"""

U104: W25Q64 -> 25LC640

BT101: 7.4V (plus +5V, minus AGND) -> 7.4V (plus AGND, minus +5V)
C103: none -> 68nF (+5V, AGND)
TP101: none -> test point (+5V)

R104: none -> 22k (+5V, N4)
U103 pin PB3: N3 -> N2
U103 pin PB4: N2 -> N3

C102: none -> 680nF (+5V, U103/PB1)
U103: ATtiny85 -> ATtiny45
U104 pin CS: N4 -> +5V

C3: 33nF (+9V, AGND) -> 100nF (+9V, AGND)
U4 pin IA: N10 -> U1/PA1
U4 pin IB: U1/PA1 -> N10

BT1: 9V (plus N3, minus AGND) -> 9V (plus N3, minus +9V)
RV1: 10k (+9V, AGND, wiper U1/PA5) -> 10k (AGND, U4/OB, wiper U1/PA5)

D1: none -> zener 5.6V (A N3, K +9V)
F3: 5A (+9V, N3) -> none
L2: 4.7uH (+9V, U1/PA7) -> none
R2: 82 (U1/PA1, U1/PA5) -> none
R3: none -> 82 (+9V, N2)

"""

> [WHAT YOU NEED TO DO]: From the line containing "U103: ATtiny85 -> ATtiny45" to the last line of the material, please quote every line exactly and only those.

> [ANSWER TO THE EXERCISE]:
U103: ATtiny85 -> ATtiny45
U104 pin CS: N4 -> +5V

C3: 33nF (+9V, AGND) -> 100nF (+9V, AGND)
U4 pin IA: N10 -> U1/PA1
U4 pin IB: U1/PA1 -> N10

BT1: 9V (plus N3, minus AGND) -> 9V (plus N3, minus +9V)
RV1: 10k (+9V, AGND, wiper U1/PA5) -> 10k (AGND, U4/OB, wiper U1/PA5)

D1: none -> zener 5.6V (A N3, K +9V)
F3: 5A (+9V, N3) -> none
L2: 4.7uH (+9V, U1/PA7) -> none
R2: 82 (U1/PA1, U1/PA5) -> none
R3: none -> 82 (+9V, N2)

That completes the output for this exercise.